## Task description
Below this line is the material. Write out only its lines from the one containing "type=move; before=CRIMSON CAKE;" through the one containing "type=move; before=CRIMSON FLOWER", both kept, exactly.

## Supplied entries
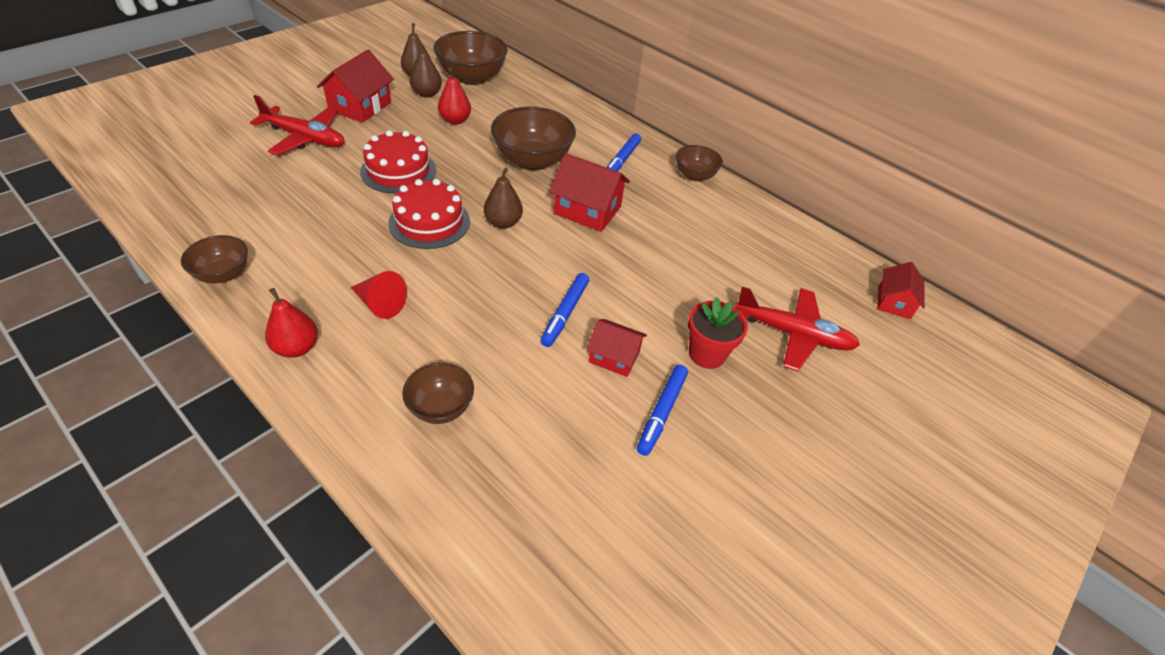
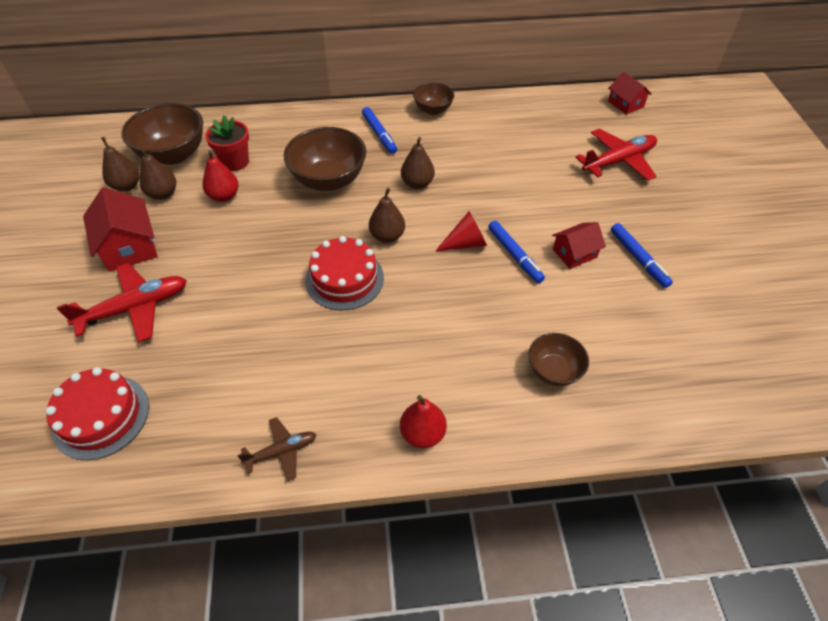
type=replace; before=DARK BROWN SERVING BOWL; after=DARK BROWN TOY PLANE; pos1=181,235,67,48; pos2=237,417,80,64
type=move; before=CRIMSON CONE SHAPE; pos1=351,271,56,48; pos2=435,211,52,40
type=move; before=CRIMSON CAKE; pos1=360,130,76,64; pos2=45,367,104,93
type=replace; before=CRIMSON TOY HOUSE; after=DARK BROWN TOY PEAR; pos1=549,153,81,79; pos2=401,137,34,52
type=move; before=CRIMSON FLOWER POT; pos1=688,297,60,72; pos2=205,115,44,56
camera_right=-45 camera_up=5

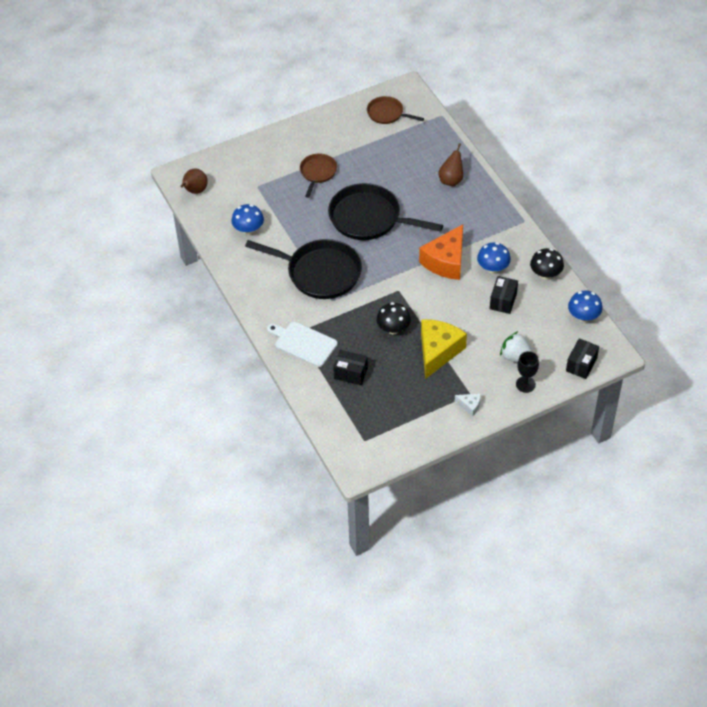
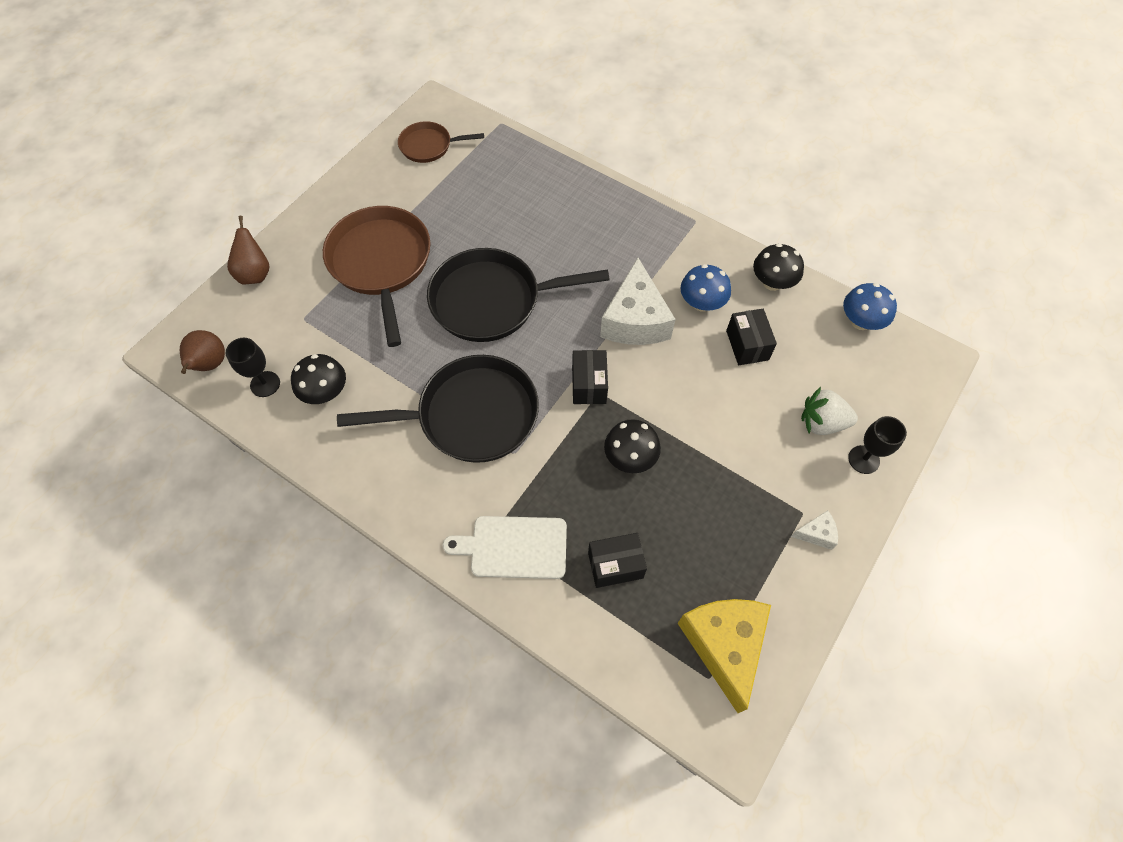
type=recolor; before=ROYAL BLUE TOADSTOOL; after=JET-BLACK TOADSTOOL; pos1=231,204,33,31; pos2=291,354,55,50
type=resize; before=DARK BROWN FRYING PAN; pos1=300,153,37,45; pos2=323,206,108,141; scale=1.85
type=recolor; before=ORANGE PIECE OF CHEESE; after=WHITE PIECE OF CHEESE; pos1=419,224,44,56; pos2=600,258,76,87
type=move; before=BRIGHT YELLOW PIECE OF CHEESE; pos1=421,319,46,60; pos2=677,599,94,114
type=move; before=DARK BROWN TOY PEAR; pos1=438,143,25,43; pos2=227,216,43,69
type=move; before=JET-BLACK PARCEL; pos1=566,338,33,41; pos2=572,350,36,54
type=insert; after=JET-BLACK WINE GLASS; pos2=226,338,54,59
camera_right=-30 camera_up=10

## Reply
type=move; before=CRIMSON CAKE; pos1=360,130,76,64; pos2=45,367,104,93
type=replace; before=CRIMSON TOY HOUSE; after=DARK BROWN TOY PEAR; pos1=549,153,81,79; pos2=401,137,34,52
type=move; before=CRIMSON FLOWER POT; pos1=688,297,60,72; pos2=205,115,44,56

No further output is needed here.